- _YOUR TASK_
With both ends included, repeat exactly the lines of the entries below from the one containing "(208, 201) = (541, 288): blue" down to the one containing "(376, 264) = (227, 339): pink", and no others.

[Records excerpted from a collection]
Start of Block

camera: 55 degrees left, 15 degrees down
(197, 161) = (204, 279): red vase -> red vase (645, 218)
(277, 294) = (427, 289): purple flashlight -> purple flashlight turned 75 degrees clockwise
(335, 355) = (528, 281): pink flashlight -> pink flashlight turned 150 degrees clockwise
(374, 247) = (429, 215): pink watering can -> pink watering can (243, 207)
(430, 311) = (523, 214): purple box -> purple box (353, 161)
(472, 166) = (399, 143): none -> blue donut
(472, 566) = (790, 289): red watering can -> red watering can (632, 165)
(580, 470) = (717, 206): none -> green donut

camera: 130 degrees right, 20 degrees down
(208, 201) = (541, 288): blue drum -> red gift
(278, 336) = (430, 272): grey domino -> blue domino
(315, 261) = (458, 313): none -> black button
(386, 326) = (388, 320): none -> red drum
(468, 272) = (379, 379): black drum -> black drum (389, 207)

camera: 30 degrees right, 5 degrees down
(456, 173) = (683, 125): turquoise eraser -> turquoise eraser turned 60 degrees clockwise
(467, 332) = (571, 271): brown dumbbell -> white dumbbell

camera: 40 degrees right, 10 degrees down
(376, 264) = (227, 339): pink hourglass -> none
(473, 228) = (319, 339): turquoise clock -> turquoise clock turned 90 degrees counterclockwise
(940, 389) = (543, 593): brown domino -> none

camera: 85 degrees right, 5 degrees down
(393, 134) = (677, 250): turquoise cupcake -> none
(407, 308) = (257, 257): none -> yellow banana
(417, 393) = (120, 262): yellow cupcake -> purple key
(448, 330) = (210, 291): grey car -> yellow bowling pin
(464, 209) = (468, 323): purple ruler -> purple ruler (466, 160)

End of Block

- _WRITTEN SOLUTION_
(208, 201) = (541, 288): blue drum -> red gift
(278, 336) = (430, 272): grey domino -> blue domino
(315, 261) = (458, 313): none -> black button
(386, 326) = (388, 320): none -> red drum
(468, 272) = (379, 379): black drum -> black drum (389, 207)

camera: 30 degrees right, 5 degrees down
(456, 173) = (683, 125): turquoise eraser -> turquoise eraser turned 60 degrees clockwise
(467, 332) = (571, 271): brown dumbbell -> white dumbbell

camera: 40 degrees right, 10 degrees down
(376, 264) = (227, 339): pink hourglass -> none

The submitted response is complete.